(Data extracted from a collection)
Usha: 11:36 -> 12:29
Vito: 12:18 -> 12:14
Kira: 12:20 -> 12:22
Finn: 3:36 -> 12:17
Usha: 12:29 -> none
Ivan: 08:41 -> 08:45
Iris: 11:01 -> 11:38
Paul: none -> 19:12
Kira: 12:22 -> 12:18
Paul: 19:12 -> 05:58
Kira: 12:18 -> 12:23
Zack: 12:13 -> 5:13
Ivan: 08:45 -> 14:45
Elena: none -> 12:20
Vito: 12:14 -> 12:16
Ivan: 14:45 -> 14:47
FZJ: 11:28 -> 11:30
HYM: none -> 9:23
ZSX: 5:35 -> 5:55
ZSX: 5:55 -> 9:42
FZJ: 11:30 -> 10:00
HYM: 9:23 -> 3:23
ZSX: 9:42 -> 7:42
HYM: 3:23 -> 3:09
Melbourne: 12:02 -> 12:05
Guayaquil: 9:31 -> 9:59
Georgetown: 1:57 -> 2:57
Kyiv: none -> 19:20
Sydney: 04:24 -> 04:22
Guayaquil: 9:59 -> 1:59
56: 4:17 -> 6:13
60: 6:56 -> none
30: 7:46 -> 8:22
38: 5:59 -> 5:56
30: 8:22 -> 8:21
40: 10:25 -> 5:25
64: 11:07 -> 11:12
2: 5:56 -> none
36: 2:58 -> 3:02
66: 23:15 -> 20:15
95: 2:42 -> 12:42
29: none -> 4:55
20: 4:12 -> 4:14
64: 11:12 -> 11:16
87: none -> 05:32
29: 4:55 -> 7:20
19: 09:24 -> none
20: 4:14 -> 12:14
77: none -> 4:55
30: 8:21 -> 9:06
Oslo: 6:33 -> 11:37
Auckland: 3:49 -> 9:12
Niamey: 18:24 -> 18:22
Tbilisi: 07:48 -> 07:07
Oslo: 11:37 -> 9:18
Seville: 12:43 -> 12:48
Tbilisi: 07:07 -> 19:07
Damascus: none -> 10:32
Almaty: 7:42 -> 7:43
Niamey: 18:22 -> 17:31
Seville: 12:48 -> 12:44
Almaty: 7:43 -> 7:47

(SHORT TASK) Could you render every line of the listing above as a Markdown table, leaving out blank lines, with a "Row" column numbering each line and a "Line" column holding the line itself?

(CORRECT RESULT)
| Row | Line |
|---|---|
| 1 | Usha: 11:36 -> 12:29 |
| 2 | Vito: 12:18 -> 12:14 |
| 3 | Kira: 12:20 -> 12:22 |
| 4 | Finn: 3:36 -> 12:17 |
| 5 | Usha: 12:29 -> none |
| 6 | Ivan: 08:41 -> 08:45 |
| 7 | Iris: 11:01 -> 11:38 |
| 8 | Paul: none -> 19:12 |
| 9 | Kira: 12:22 -> 12:18 |
| 10 | Paul: 19:12 -> 05:58 |
| 11 | Kira: 12:18 -> 12:23 |
| 12 | Zack: 12:13 -> 5:13 |
| 13 | Ivan: 08:45 -> 14:45 |
| 14 | Elena: none -> 12:20 |
| 15 | Vito: 12:14 -> 12:16 |
| 16 | Ivan: 14:45 -> 14:47 |
| 17 | FZJ: 11:28 -> 11:30 |
| 18 | HYM: none -> 9:23 |
| 19 | ZSX: 5:35 -> 5:55 |
| 20 | ZSX: 5:55 -> 9:42 |
| 21 | FZJ: 11:30 -> 10:00 |
| 22 | HYM: 9:23 -> 3:23 |
| 23 | ZSX: 9:42 -> 7:42 |
| 24 | HYM: 3:23 -> 3:09 |
| 25 | Melbourne: 12:02 -> 12:05 |
| 26 | Guayaquil: 9:31 -> 9:59 |
| 27 | Georgetown: 1:57 -> 2:57 |
| 28 | Kyiv: none -> 19:20 |
| 29 | Sydney: 04:24 -> 04:22 |
| 30 | Guayaquil: 9:59 -> 1:59 |
| 31 | 56: 4:17 -> 6:13 |
| 32 | 60: 6:56 -> none |
| 33 | 30: 7:46 -> 8:22 |
| 34 | 38: 5:59 -> 5:56 |
| 35 | 30: 8:22 -> 8:21 |
| 36 | 40: 10:25 -> 5:25 |
| 37 | 64: 11:07 -> 11:12 |
| 38 | 2: 5:56 -> none |
| 39 | 36: 2:58 -> 3:02 |
| 40 | 66: 23:15 -> 20:15 |
| 41 | 95: 2:42 -> 12:42 |
| 42 | 29: none -> 4:55 |
| 43 | 20: 4:12 -> 4:14 |
| 44 | 64: 11:12 -> 11:16 |
| 45 | 87: none -> 05:32 |
| 46 | 29: 4:55 -> 7:20 |
| 47 | 19: 09:24 -> none |
| 48 | 20: 4:14 -> 12:14 |
| 49 | 77: none -> 4:55 |
| 50 | 30: 8:21 -> 9:06 |
| 51 | Oslo: 6:33 -> 11:37 |
| 52 | Auckland: 3:49 -> 9:12 |
| 53 | Niamey: 18:24 -> 18:22 |
| 54 | Tbilisi: 07:48 -> 07:07 |
| 55 | Oslo: 11:37 -> 9:18 |
| 56 | Seville: 12:43 -> 12:48 |
| 57 | Tbilisi: 07:07 -> 19:07 |
| 58 | Damascus: none -> 10:32 |
| 59 | Almaty: 7:42 -> 7:43 |
| 60 | Niamey: 18:22 -> 17:31 |
| 61 | Seville: 12:48 -> 12:44 |
| 62 | Almaty: 7:43 -> 7:47 |